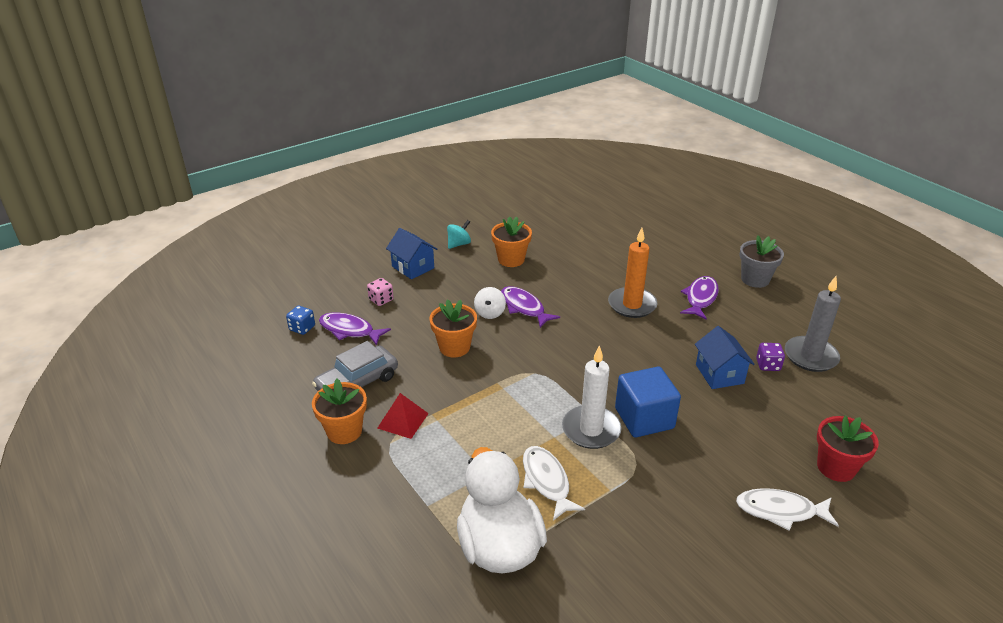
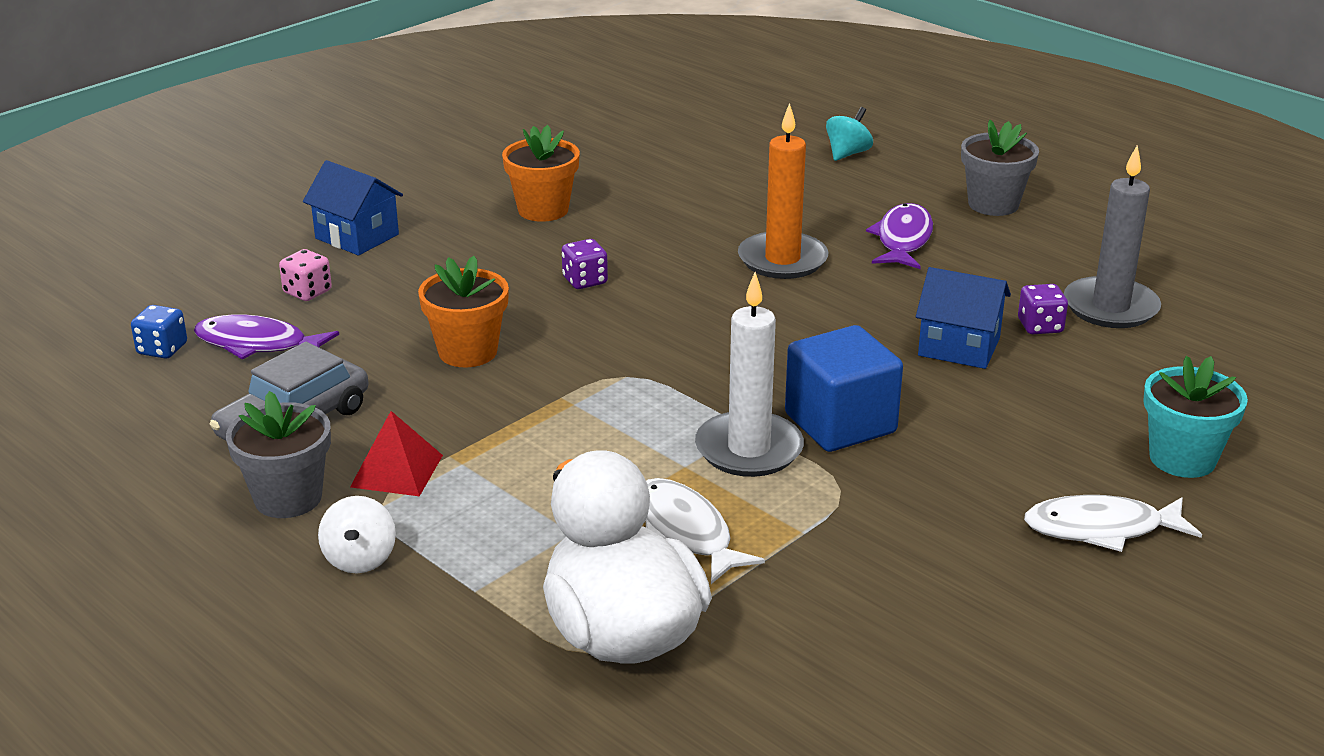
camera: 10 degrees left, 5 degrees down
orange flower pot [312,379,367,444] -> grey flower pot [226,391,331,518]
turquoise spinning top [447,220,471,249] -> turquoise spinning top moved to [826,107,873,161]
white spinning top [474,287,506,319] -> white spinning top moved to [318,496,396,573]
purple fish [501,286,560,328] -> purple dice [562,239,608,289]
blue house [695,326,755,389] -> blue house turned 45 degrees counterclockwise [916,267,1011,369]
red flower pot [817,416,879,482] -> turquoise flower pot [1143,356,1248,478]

• **TASK GOAL**
In the records above, find each line that mentions the string "spinning", then copy it.

• **RESULT OF THE EXERCISE**
turquoise spinning top [447,220,471,249] -> turquoise spinning top moved to [826,107,873,161]
white spinning top [474,287,506,319] -> white spinning top moved to [318,496,396,573]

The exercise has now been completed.